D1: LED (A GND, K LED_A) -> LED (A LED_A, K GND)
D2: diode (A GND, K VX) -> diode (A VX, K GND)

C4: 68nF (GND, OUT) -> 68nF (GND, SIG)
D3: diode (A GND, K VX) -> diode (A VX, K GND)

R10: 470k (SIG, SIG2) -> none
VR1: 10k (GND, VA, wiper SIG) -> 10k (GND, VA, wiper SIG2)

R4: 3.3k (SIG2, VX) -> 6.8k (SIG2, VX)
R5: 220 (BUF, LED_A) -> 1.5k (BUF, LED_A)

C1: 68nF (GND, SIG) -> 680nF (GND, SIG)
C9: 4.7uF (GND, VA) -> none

==

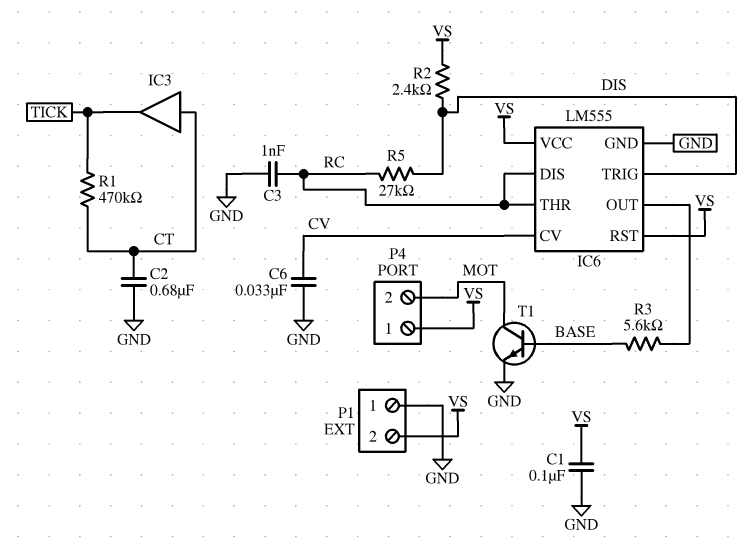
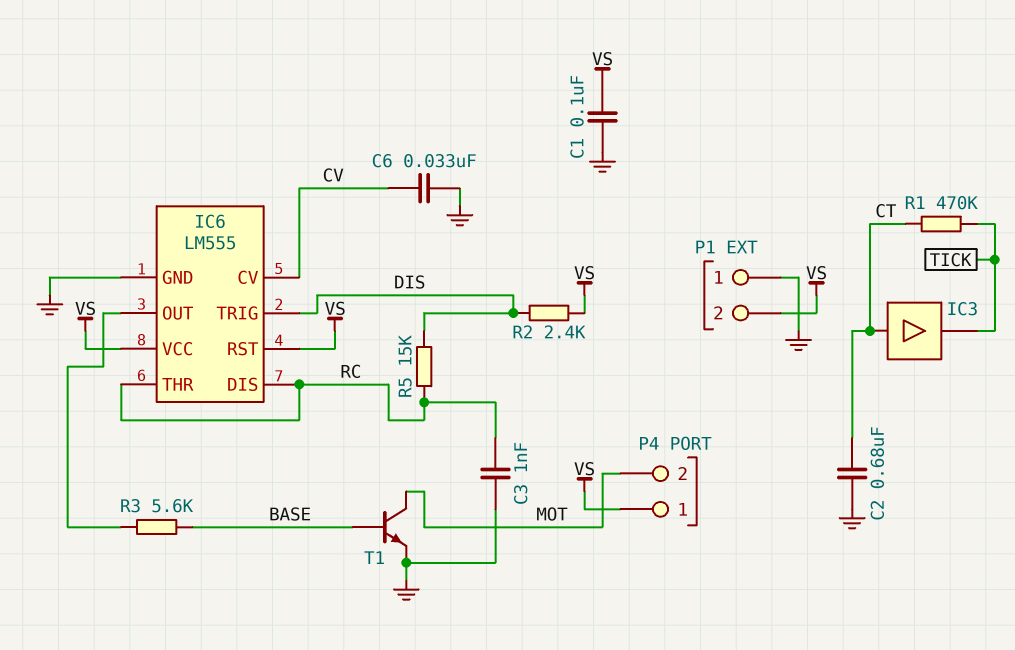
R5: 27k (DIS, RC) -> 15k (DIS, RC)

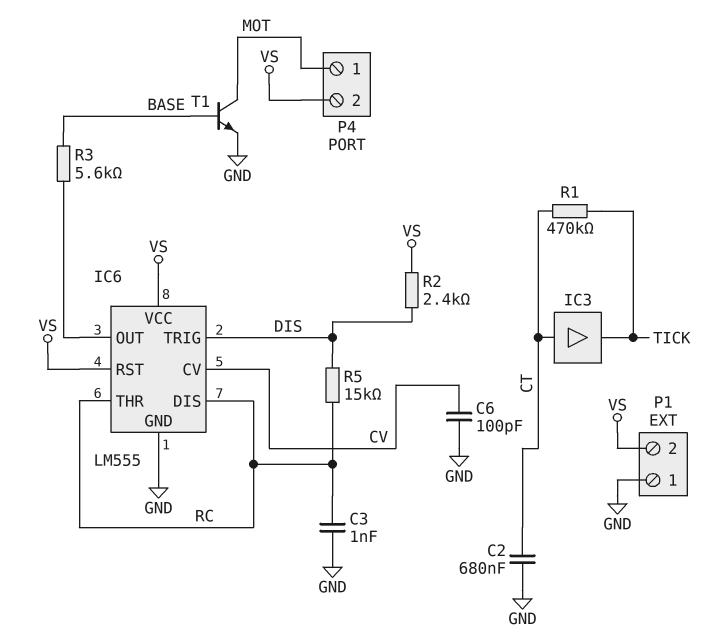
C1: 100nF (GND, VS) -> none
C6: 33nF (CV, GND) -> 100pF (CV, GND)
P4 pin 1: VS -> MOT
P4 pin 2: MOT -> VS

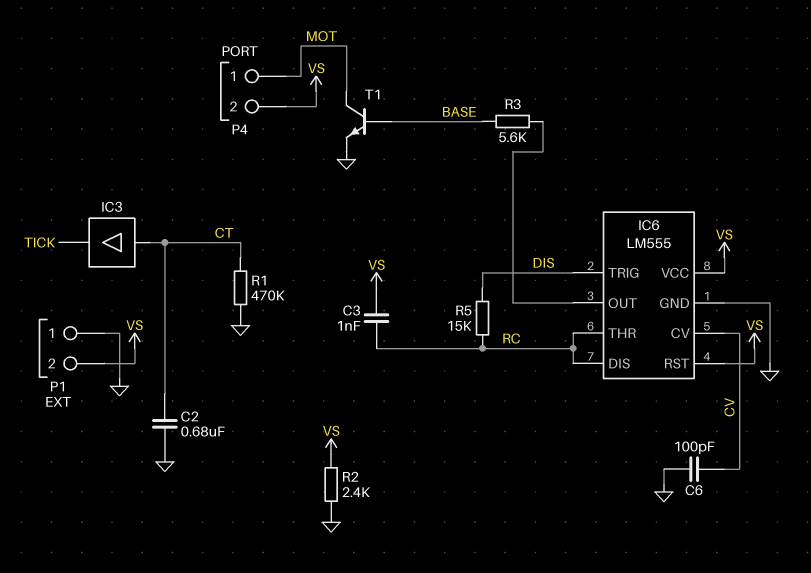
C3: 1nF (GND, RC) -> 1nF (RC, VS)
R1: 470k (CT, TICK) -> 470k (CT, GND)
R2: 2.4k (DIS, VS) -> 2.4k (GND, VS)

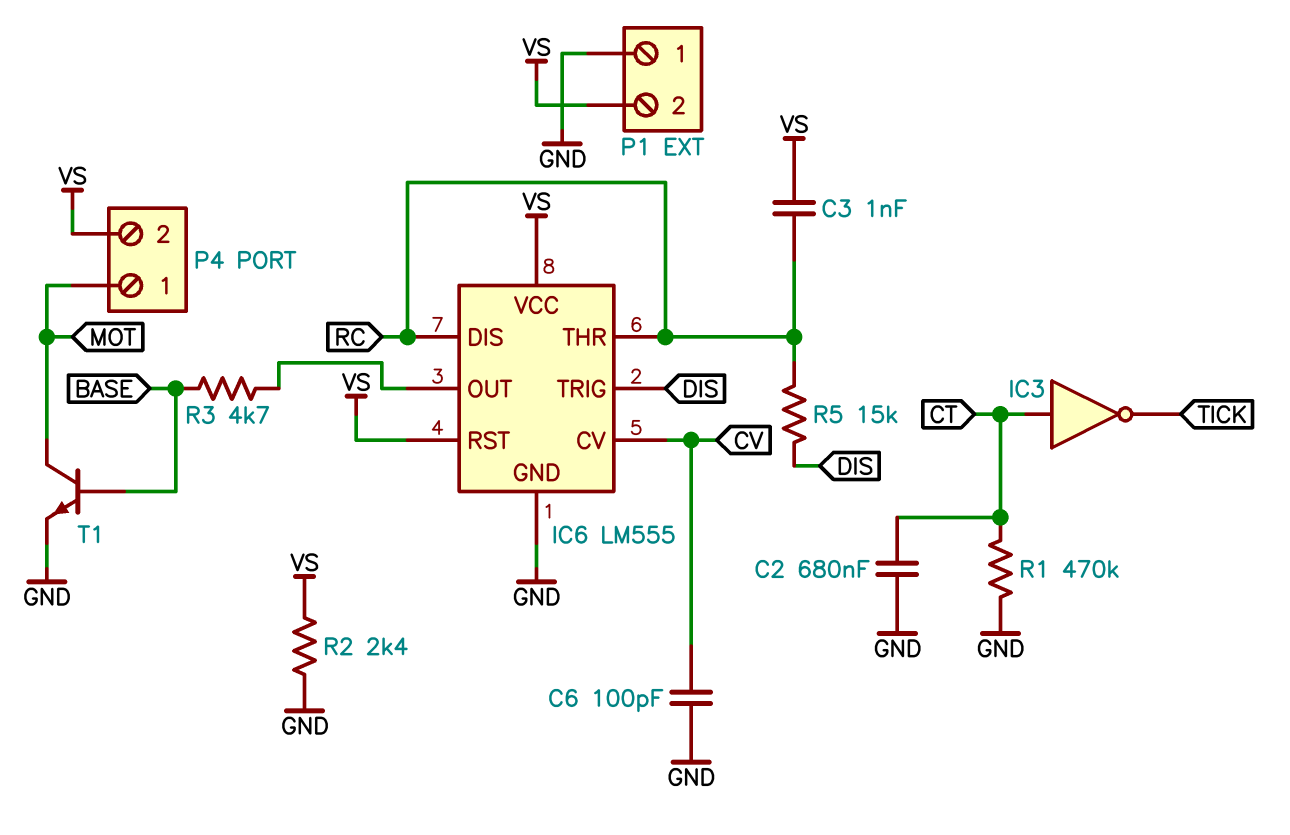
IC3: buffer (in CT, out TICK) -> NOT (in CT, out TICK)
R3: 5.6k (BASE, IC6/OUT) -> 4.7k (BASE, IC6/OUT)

• [What you should do]:
Out of the material above, select every line that holds the string "diode".

• [Solution to this problem]:
D2: diode (A GND, K VX) -> diode (A VX, K GND)
D3: diode (A GND, K VX) -> diode (A VX, K GND)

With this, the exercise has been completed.